TASK OBJECTIVE
Restate the records below word for word, and omit the images they hold.

────────────────

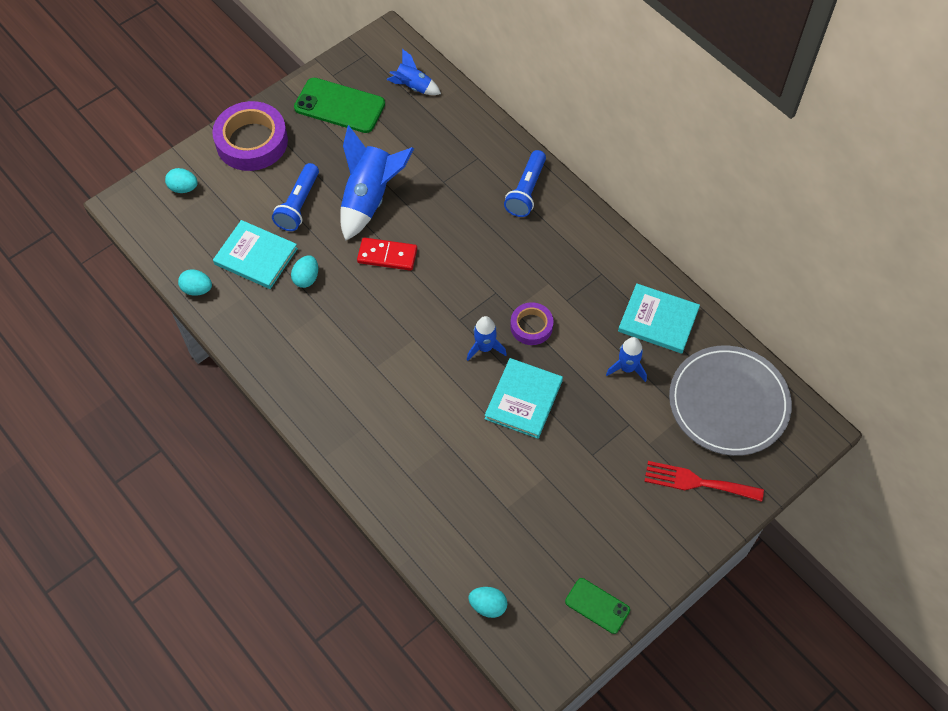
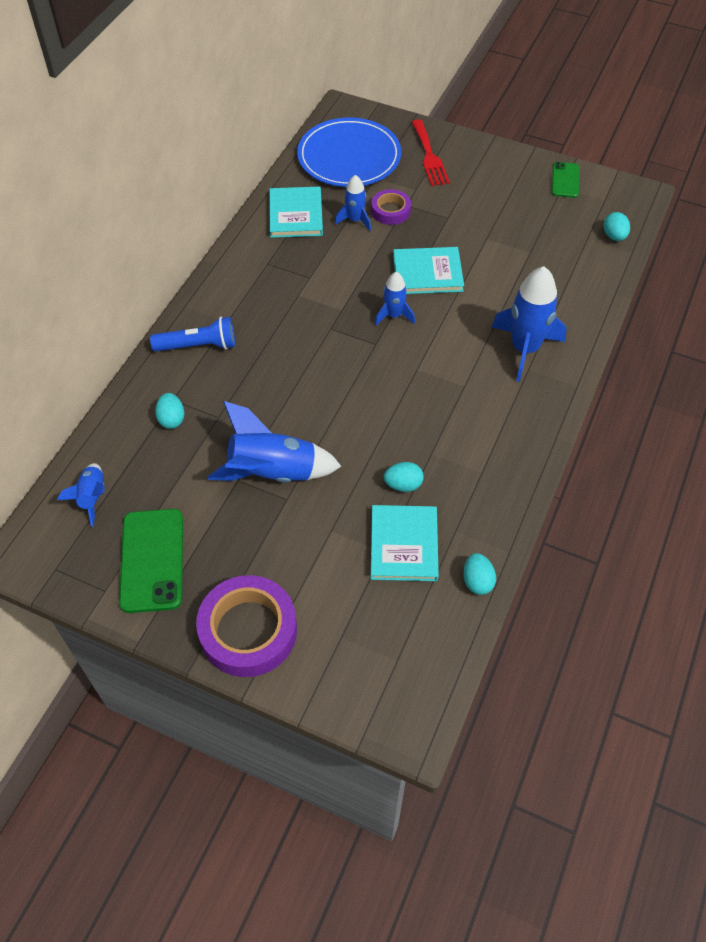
camera: 115 degrees left, 5 degrees down
(183, 188) = (353, 672): turquoise egg -> turquoise egg (171, 419)
(298, 205) = (315, 536): blue flashlight -> none
(387, 256) = (337, 427): red domino -> none
(388, 436) = (524, 349): none -> blue rocket
(531, 326) = (351, 292): purple tape -> purple tape (390, 211)
(728, 402) = (349, 157): grey plate -> blue plate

────────────────

ANSWER FOR THIS EXERCISE
camera: 115 degrees left, 5 degrees down
(183, 188) = (353, 672): turquoise egg -> turquoise egg (171, 419)
(298, 205) = (315, 536): blue flashlight -> none
(387, 256) = (337, 427): red domino -> none
(388, 436) = (524, 349): none -> blue rocket
(531, 326) = (351, 292): purple tape -> purple tape (390, 211)
(728, 402) = (349, 157): grey plate -> blue plate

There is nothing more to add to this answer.